(The problem):
Pull each line containing "RESET" from the data.

(Input):

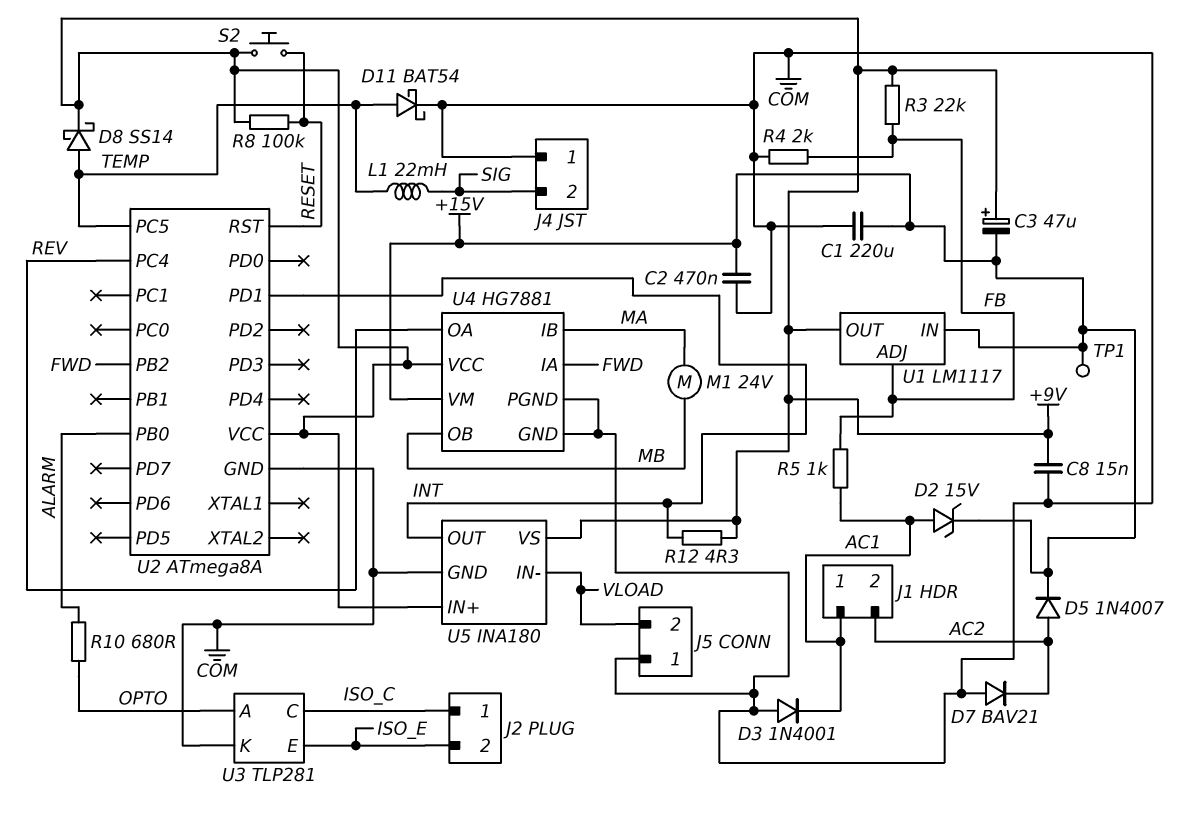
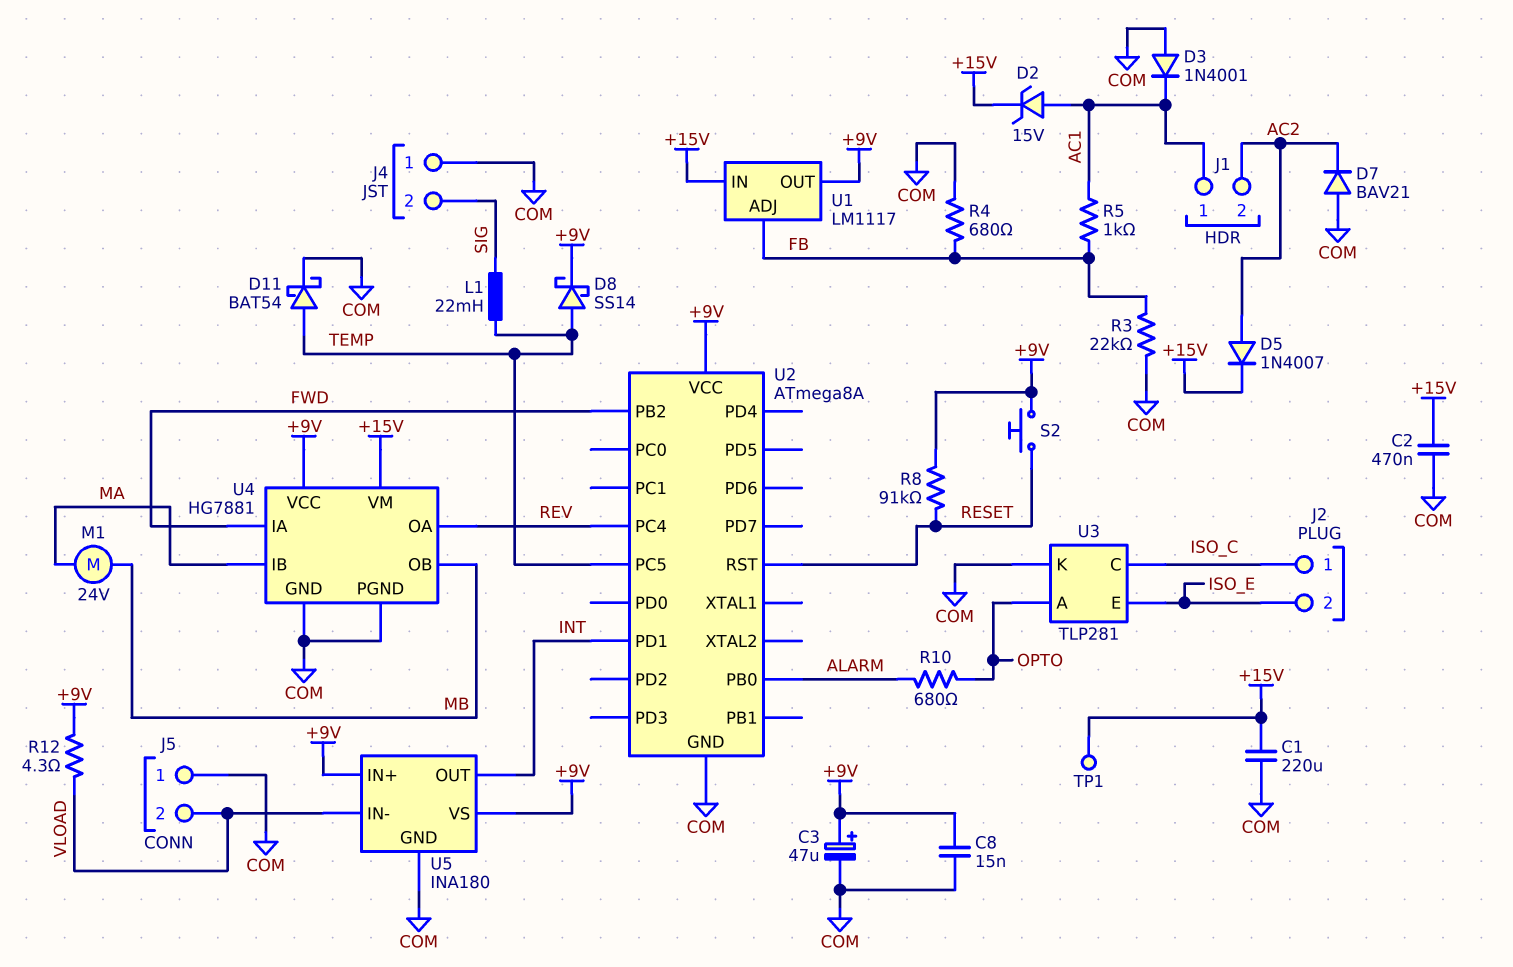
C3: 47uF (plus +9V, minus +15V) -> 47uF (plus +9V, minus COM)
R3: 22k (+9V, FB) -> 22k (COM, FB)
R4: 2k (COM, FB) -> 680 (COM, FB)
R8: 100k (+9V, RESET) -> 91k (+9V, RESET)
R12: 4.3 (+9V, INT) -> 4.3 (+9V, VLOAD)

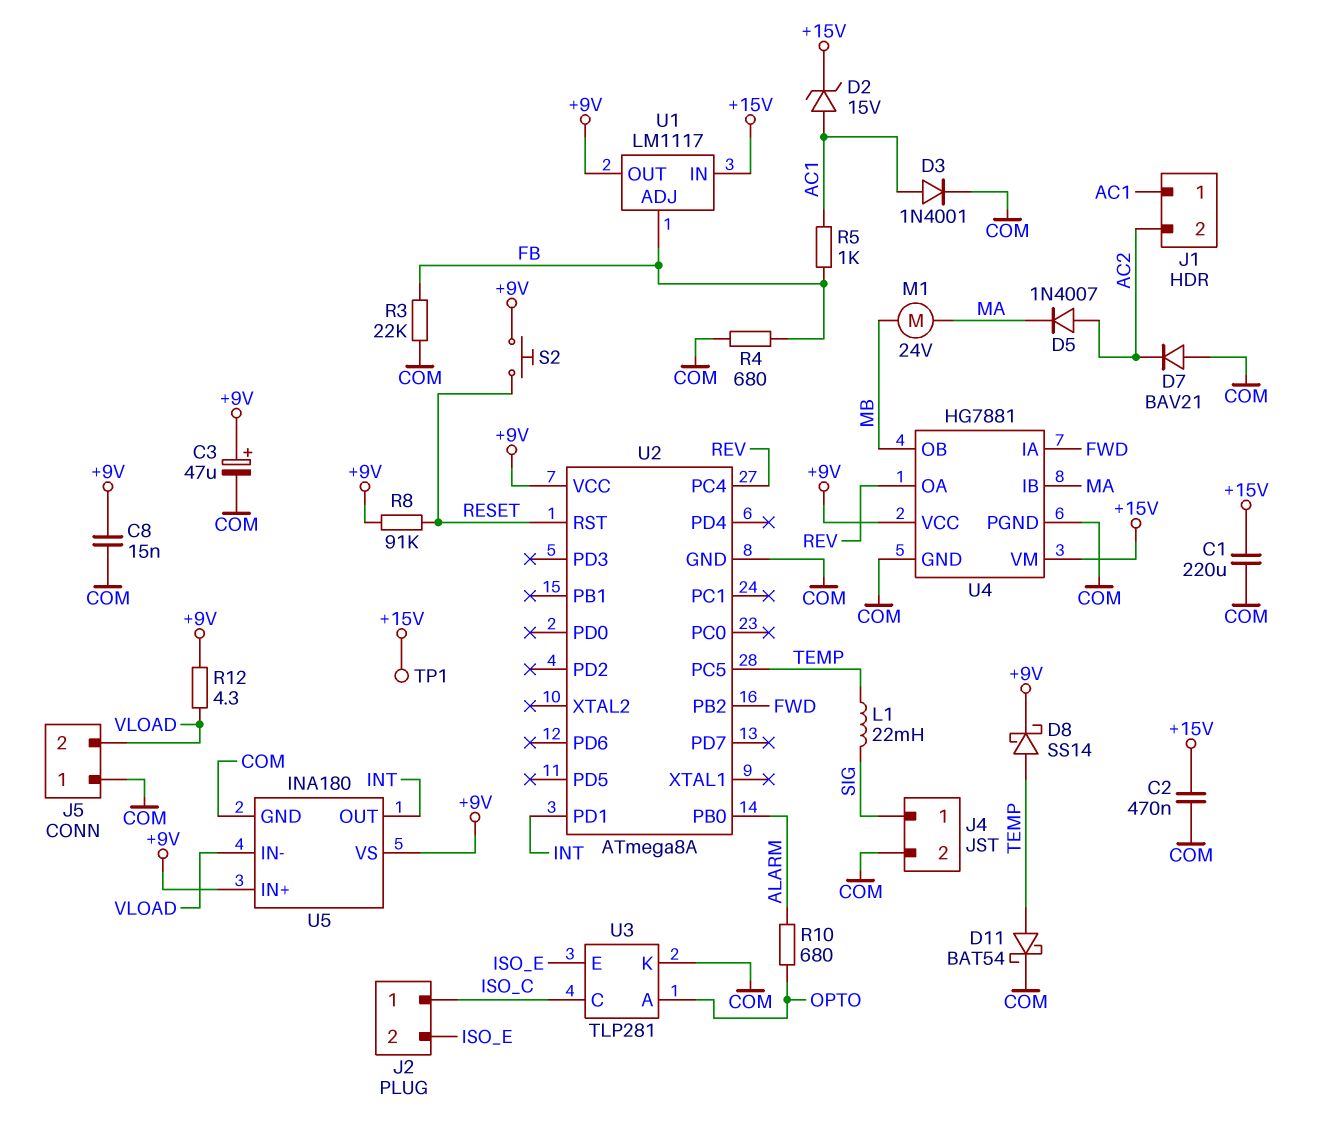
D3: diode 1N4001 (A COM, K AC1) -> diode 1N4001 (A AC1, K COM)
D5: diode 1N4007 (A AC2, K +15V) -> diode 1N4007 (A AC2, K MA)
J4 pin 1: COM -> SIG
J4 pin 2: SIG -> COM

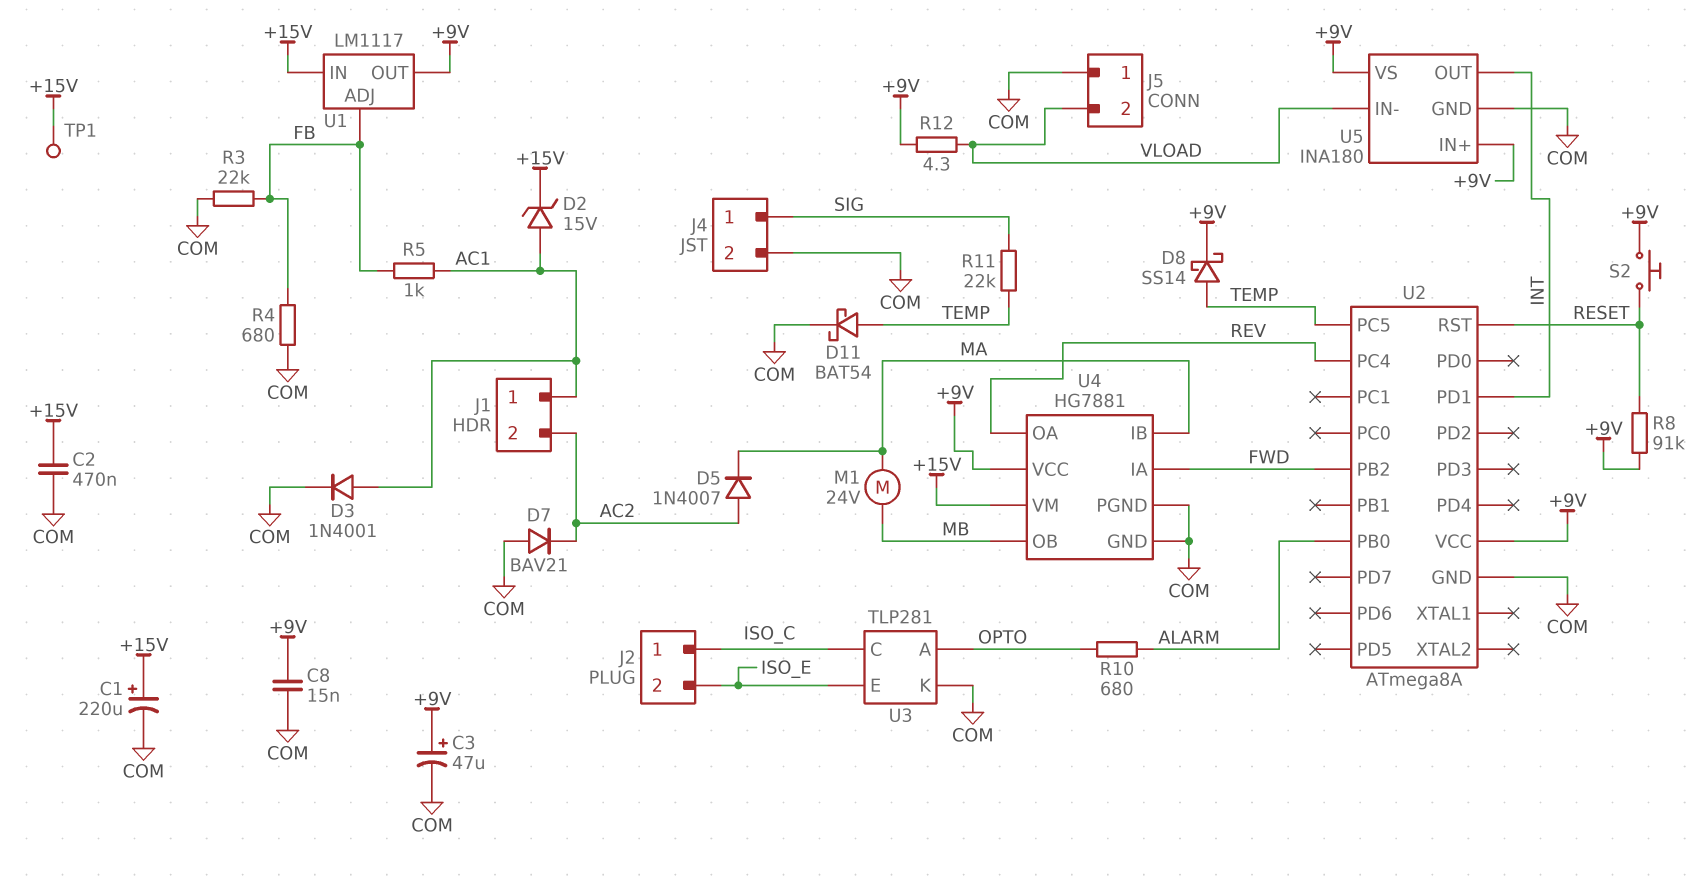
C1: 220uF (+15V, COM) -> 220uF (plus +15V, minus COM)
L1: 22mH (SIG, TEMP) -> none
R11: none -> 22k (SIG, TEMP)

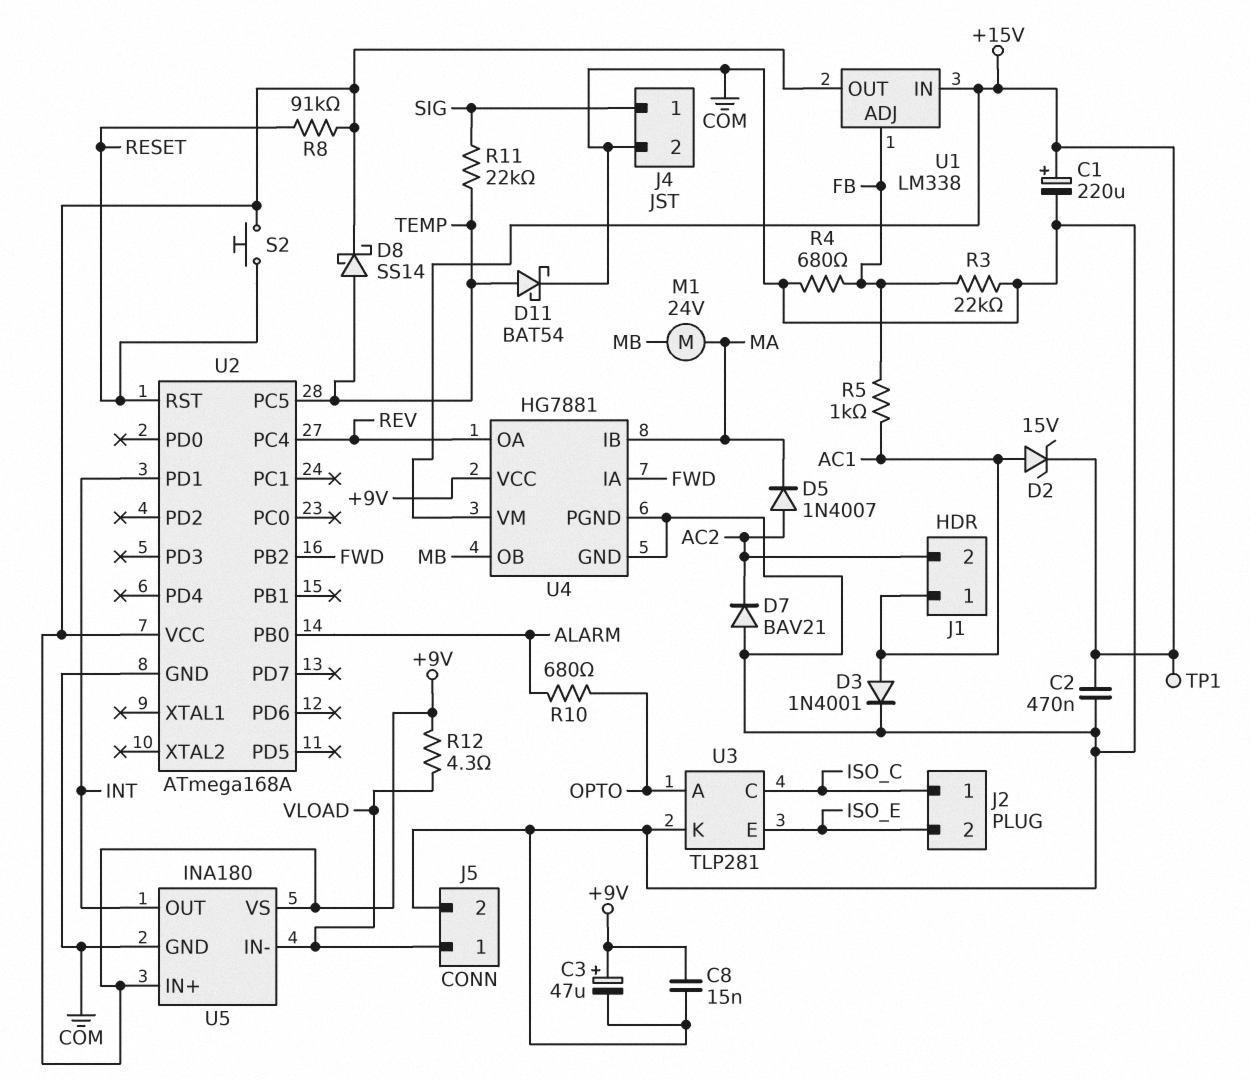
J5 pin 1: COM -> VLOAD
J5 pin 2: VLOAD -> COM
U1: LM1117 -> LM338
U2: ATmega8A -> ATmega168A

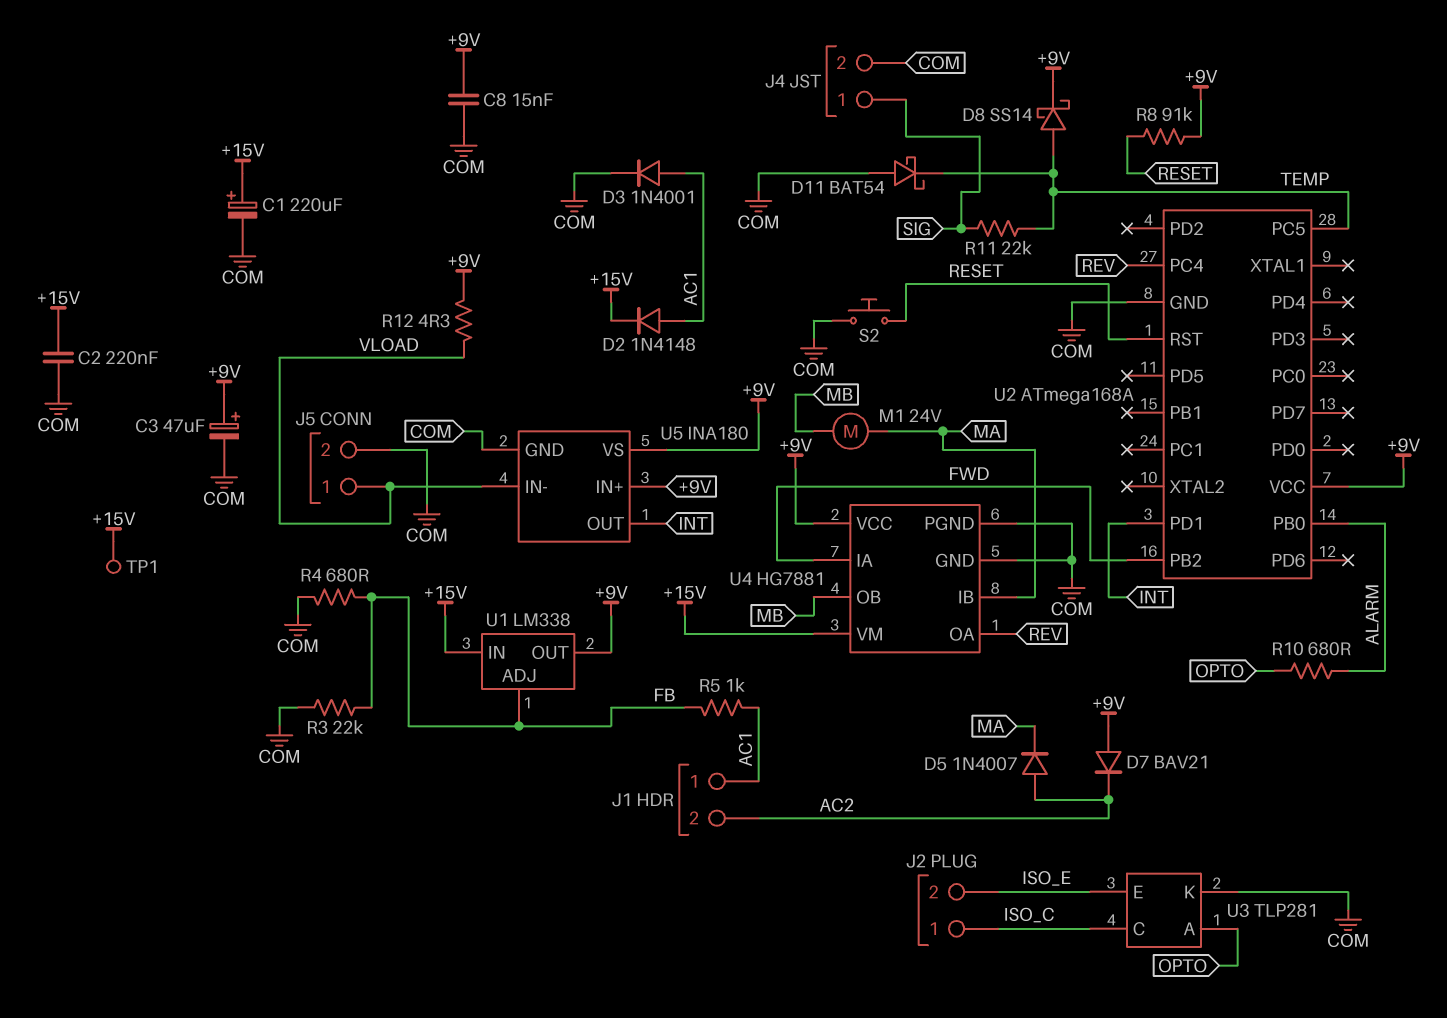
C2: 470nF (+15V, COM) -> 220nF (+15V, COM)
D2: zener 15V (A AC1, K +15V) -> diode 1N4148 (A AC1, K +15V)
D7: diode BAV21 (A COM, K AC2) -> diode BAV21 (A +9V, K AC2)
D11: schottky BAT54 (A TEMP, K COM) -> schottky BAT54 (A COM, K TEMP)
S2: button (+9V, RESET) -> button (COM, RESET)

(Response):
R8: 100k (+9V, RESET) -> 91k (+9V, RESET)
S2: button (+9V, RESET) -> button (COM, RESET)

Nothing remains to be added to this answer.